■ **Exercise brief**: The expected answer holds every line from the first line of the data below through the line containing "C2: 4.7uF (plus", exactly as written, and no other line.

Itemized modification records
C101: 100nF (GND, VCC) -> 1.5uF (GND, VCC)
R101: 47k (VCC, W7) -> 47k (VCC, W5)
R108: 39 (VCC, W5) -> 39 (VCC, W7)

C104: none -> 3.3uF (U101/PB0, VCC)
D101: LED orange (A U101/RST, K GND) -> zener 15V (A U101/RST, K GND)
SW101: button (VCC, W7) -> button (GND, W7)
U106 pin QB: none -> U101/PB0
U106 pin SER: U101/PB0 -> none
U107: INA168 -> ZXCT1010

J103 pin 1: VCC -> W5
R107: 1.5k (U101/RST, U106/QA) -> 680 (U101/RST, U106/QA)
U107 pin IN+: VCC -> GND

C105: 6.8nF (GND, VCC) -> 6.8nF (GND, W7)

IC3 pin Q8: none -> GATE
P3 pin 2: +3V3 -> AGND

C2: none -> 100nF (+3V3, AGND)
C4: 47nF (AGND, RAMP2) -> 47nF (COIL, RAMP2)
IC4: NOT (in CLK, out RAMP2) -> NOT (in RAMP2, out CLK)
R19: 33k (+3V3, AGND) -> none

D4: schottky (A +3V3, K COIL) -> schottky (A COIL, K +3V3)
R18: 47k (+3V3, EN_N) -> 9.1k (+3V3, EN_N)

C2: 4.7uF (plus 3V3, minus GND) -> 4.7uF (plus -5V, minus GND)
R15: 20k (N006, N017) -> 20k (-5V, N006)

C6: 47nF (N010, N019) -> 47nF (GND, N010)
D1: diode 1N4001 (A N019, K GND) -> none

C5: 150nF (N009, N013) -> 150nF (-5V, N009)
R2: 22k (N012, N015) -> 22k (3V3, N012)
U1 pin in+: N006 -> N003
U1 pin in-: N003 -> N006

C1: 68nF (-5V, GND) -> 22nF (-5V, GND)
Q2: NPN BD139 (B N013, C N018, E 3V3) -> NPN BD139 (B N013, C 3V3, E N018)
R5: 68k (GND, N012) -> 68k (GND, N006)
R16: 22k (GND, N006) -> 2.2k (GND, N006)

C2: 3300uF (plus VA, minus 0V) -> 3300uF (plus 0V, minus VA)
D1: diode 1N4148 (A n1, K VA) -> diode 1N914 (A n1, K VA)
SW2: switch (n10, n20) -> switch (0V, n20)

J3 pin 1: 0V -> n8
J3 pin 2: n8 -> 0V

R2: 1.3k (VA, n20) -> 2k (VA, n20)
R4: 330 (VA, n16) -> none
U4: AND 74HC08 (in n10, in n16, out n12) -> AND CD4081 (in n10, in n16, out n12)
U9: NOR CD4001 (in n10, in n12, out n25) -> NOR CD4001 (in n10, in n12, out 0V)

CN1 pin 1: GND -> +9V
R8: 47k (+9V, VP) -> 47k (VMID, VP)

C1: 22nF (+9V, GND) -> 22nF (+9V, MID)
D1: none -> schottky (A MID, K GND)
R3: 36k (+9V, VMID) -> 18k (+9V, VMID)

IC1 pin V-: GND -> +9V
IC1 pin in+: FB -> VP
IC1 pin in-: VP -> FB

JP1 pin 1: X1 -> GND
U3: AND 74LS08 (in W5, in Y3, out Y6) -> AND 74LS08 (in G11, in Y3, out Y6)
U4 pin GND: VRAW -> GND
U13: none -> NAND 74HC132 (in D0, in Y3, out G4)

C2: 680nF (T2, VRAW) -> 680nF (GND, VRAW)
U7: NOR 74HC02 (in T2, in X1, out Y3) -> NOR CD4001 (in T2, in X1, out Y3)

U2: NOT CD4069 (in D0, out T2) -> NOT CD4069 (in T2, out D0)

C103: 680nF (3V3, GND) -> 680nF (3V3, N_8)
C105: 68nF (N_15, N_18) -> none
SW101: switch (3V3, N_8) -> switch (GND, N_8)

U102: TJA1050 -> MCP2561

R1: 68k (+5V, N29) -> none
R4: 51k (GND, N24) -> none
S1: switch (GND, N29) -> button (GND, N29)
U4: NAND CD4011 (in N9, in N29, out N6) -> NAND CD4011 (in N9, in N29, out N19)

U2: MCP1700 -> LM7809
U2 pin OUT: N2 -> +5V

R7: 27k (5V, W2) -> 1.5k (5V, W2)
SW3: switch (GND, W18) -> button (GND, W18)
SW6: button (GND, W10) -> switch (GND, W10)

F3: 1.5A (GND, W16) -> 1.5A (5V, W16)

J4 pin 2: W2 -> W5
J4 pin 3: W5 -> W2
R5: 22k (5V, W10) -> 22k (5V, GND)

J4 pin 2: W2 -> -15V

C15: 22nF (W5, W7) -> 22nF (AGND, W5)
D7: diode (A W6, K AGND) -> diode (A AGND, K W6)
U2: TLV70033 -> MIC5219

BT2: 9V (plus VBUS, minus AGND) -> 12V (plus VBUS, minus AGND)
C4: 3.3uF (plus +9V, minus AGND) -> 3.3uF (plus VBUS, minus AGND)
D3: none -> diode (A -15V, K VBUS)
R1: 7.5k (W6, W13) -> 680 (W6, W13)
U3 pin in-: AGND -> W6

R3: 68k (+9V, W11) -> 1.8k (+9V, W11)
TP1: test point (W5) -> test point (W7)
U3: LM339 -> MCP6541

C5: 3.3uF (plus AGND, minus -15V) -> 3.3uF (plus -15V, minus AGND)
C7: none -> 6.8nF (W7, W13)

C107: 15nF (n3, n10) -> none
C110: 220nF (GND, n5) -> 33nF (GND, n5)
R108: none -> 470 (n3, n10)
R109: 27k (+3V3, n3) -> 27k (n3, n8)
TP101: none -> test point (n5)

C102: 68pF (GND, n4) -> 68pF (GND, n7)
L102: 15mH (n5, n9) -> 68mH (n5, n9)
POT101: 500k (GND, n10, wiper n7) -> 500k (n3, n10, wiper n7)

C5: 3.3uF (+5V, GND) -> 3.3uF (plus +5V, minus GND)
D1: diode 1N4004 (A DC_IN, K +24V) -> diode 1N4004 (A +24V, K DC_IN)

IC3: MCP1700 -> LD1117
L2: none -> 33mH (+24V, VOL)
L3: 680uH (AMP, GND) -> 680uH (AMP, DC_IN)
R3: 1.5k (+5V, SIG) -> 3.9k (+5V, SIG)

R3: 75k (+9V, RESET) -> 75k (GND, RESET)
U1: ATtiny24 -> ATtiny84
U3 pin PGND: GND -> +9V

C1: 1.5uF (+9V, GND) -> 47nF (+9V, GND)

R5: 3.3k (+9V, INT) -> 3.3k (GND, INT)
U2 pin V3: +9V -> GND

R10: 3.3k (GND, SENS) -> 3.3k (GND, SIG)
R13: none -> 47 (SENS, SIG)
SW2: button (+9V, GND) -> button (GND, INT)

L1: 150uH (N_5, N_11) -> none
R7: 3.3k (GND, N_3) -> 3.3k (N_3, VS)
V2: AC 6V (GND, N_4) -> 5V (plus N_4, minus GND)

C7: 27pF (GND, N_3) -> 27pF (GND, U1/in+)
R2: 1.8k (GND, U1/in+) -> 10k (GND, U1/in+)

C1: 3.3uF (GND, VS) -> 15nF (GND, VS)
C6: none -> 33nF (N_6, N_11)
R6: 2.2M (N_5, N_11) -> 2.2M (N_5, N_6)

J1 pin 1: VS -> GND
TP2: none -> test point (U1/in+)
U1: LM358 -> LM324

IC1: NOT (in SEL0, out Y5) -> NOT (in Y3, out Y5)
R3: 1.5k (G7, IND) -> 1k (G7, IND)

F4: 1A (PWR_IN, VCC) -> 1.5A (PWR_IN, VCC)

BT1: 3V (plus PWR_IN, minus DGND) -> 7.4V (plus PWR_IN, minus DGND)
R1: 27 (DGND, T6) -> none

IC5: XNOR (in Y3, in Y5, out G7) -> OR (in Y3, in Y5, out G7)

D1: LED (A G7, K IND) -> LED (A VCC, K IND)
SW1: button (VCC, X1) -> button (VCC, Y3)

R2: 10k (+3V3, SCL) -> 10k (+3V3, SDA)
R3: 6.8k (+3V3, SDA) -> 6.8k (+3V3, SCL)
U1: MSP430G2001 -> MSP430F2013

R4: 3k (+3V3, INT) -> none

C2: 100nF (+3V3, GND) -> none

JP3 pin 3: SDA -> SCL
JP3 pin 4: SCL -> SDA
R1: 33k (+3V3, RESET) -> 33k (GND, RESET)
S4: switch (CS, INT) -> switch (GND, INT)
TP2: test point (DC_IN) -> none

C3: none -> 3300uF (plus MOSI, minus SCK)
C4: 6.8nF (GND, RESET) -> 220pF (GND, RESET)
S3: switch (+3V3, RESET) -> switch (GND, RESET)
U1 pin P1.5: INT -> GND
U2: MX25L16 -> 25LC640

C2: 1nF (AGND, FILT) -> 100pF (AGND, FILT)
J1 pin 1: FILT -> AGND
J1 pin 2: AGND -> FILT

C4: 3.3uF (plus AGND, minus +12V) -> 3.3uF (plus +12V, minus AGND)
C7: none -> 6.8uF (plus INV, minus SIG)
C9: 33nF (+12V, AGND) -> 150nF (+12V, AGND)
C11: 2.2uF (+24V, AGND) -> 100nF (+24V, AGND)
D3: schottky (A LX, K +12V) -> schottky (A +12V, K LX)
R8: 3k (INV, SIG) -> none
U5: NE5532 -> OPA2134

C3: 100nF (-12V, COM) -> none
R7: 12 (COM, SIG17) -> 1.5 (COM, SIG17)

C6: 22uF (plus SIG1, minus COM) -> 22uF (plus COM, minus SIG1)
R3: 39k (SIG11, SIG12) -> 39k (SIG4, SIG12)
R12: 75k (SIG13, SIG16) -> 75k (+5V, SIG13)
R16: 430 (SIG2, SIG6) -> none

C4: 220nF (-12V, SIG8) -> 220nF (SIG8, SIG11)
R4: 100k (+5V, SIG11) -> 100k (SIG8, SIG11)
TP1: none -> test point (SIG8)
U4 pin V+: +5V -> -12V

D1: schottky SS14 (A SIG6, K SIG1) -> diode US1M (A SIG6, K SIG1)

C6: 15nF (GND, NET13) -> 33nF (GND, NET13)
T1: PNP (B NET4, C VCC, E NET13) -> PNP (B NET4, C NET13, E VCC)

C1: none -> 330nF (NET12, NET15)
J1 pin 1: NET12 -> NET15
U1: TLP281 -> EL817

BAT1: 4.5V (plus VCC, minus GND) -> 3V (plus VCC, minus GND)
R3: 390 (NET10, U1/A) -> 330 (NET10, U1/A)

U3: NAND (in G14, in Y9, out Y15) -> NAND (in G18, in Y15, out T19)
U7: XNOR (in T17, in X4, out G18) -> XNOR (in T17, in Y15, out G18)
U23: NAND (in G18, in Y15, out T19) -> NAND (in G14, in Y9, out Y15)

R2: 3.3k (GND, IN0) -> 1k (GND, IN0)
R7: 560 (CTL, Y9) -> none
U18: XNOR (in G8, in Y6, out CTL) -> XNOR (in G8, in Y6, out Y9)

■ **Answer to this problem**:
C101: 100nF (GND, VCC) -> 1.5uF (GND, VCC)
R101: 47k (VCC, W7) -> 47k (VCC, W5)
R108: 39 (VCC, W5) -> 39 (VCC, W7)

C104: none -> 3.3uF (U101/PB0, VCC)
D101: LED orange (A U101/RST, K GND) -> zener 15V (A U101/RST, K GND)
SW101: button (VCC, W7) -> button (GND, W7)
U106 pin QB: none -> U101/PB0
U106 pin SER: U101/PB0 -> none
U107: INA168 -> ZXCT1010

J103 pin 1: VCC -> W5
R107: 1.5k (U101/RST, U106/QA) -> 680 (U101/RST, U106/QA)
U107 pin IN+: VCC -> GND

C105: 6.8nF (GND, VCC) -> 6.8nF (GND, W7)

IC3 pin Q8: none -> GATE
P3 pin 2: +3V3 -> AGND

C2: none -> 100nF (+3V3, AGND)
C4: 47nF (AGND, RAMP2) -> 47nF (COIL, RAMP2)
IC4: NOT (in CLK, out RAMP2) -> NOT (in RAMP2, out CLK)
R19: 33k (+3V3, AGND) -> none

D4: schottky (A +3V3, K COIL) -> schottky (A COIL, K +3V3)
R18: 47k (+3V3, EN_N) -> 9.1k (+3V3, EN_N)

C2: 4.7uF (plus 3V3, minus GND) -> 4.7uF (plus -5V, minus GND)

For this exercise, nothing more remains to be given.